__Task objective__. Extract every line from the records below that contains the word "field".

(Contour labeling entries)
-*-

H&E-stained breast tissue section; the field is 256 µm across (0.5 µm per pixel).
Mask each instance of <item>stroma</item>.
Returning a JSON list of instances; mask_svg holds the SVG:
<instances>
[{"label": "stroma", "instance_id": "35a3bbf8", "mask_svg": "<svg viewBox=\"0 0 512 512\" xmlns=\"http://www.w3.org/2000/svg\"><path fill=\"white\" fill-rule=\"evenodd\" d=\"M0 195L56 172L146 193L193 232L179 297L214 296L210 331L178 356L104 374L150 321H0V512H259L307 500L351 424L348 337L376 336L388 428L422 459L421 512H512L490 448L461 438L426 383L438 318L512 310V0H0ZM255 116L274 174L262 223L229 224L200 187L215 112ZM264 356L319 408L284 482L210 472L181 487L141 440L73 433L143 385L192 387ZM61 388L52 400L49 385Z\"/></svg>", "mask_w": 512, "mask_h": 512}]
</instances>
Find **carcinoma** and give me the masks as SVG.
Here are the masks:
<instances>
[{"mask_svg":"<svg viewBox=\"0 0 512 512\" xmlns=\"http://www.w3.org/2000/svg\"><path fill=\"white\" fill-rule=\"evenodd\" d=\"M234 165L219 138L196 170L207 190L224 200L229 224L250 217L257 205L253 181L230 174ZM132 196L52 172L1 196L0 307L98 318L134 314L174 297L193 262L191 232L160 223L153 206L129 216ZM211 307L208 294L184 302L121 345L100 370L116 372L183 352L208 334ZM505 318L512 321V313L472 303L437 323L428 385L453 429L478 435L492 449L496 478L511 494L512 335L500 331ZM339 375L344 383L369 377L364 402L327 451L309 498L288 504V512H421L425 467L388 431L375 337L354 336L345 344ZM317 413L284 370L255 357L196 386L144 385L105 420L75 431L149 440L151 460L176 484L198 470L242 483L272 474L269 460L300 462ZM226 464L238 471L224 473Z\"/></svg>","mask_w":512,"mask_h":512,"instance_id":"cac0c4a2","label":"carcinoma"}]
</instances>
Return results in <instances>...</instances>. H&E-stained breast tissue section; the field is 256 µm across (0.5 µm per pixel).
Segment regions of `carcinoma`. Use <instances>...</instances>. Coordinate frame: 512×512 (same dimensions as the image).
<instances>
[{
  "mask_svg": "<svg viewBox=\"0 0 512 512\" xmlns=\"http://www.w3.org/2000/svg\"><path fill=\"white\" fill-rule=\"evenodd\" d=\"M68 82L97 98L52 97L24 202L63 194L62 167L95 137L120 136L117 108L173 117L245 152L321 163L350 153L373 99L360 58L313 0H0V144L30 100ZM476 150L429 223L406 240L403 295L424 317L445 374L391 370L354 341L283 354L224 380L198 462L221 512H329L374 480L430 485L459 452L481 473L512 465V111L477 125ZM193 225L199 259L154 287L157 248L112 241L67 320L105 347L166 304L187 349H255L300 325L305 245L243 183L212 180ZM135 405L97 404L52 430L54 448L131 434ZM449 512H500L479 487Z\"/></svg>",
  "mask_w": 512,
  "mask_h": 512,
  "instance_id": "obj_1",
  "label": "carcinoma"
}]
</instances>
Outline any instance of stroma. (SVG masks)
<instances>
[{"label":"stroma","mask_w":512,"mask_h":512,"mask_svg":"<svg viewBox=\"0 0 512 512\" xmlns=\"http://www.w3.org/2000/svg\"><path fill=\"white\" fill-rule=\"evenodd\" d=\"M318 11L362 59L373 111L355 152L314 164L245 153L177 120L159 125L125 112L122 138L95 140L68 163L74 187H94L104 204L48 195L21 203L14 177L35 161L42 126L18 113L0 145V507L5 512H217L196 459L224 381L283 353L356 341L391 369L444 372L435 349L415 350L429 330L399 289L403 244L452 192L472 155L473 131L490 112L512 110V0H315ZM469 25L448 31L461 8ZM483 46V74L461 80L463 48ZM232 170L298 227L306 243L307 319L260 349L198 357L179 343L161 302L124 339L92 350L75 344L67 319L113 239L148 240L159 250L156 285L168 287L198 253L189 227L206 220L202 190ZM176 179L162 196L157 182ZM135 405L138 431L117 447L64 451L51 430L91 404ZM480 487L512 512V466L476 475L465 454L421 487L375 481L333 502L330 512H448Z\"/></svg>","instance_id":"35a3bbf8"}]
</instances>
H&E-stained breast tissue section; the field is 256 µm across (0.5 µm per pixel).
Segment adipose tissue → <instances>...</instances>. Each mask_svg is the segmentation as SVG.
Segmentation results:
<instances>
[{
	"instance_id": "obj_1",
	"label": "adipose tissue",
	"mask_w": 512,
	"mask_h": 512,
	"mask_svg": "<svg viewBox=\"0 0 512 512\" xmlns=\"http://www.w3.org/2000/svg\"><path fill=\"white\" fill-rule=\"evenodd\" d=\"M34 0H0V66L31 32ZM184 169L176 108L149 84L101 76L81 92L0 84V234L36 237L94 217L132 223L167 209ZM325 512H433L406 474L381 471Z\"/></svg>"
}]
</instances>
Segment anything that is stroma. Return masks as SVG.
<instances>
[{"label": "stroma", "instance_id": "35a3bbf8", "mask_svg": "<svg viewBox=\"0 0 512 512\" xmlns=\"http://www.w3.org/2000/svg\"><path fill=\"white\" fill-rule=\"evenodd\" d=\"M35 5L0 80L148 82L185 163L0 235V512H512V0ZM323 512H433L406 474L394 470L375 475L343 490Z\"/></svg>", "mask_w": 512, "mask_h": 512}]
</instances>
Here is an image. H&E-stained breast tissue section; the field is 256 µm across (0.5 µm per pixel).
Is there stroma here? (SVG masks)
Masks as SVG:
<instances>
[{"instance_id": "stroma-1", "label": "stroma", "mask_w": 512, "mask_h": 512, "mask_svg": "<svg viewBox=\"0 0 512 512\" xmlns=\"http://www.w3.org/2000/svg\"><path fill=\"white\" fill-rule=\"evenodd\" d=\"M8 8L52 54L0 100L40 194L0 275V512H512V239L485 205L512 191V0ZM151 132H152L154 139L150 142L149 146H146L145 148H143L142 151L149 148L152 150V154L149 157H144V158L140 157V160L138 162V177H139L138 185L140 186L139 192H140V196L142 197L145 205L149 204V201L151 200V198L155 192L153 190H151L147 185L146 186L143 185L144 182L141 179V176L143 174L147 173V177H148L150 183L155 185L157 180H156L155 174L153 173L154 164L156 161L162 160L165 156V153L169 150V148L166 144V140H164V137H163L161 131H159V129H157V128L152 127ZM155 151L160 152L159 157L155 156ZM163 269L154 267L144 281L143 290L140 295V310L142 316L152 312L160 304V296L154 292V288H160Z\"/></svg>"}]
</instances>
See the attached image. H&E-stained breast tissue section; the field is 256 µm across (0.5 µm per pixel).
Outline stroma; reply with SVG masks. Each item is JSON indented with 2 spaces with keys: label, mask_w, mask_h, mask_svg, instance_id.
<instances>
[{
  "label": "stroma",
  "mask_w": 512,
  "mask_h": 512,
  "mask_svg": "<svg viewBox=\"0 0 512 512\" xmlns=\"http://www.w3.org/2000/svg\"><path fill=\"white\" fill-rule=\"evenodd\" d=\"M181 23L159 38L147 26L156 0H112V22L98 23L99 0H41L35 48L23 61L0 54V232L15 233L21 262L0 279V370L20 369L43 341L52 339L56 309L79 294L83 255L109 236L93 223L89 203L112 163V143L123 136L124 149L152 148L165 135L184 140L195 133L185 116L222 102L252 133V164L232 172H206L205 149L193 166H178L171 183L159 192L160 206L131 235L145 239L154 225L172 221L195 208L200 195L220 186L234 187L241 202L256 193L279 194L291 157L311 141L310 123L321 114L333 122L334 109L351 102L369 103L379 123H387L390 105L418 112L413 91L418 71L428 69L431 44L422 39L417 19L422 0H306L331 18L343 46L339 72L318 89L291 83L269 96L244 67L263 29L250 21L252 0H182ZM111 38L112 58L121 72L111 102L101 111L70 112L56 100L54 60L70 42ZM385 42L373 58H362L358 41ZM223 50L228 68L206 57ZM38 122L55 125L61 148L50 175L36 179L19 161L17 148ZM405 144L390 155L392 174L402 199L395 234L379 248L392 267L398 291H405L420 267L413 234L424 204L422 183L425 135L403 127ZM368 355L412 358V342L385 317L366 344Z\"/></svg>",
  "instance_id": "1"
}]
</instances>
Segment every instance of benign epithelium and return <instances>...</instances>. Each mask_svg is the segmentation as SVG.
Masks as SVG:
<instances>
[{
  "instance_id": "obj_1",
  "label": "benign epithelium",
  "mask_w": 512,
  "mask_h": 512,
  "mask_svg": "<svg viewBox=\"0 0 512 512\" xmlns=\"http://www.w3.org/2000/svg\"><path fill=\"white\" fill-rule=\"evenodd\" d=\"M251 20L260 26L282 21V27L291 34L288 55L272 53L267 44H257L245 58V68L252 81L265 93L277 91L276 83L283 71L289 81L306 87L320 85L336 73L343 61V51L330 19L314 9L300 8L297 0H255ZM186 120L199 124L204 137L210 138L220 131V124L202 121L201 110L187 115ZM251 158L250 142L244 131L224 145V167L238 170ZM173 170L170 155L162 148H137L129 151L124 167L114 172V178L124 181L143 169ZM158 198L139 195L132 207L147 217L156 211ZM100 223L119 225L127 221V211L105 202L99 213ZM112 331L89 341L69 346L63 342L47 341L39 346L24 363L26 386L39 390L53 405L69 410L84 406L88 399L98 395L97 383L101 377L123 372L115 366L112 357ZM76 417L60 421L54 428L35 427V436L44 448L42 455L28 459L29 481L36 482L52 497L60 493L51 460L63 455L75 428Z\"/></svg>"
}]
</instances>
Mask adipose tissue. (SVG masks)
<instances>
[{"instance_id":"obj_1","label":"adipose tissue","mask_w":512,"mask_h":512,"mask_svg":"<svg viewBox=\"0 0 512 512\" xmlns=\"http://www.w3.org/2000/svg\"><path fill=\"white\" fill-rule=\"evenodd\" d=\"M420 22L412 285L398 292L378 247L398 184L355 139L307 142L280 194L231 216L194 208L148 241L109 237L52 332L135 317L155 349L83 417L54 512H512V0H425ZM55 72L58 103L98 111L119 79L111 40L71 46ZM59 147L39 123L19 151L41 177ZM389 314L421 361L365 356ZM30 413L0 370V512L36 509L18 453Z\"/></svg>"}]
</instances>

-*-

__Response to the task__.
H&E-stained breast tissue section; the field is 256 µm across (0.5 µm per pixel).
Return results in <instances>...</instances>. H&E-stained breast tissue section; the field is 256 µm across (0.5 µm per pixel).
H&E-stained breast tissue section; the field is 256 µm across (0.5 µm per pixel).
Here is an image. H&E-stained breast tissue section; the field is 256 µm across (0.5 µm per pixel).
See the attached image. H&E-stained breast tissue section; the field is 256 µm across (0.5 µm per pixel).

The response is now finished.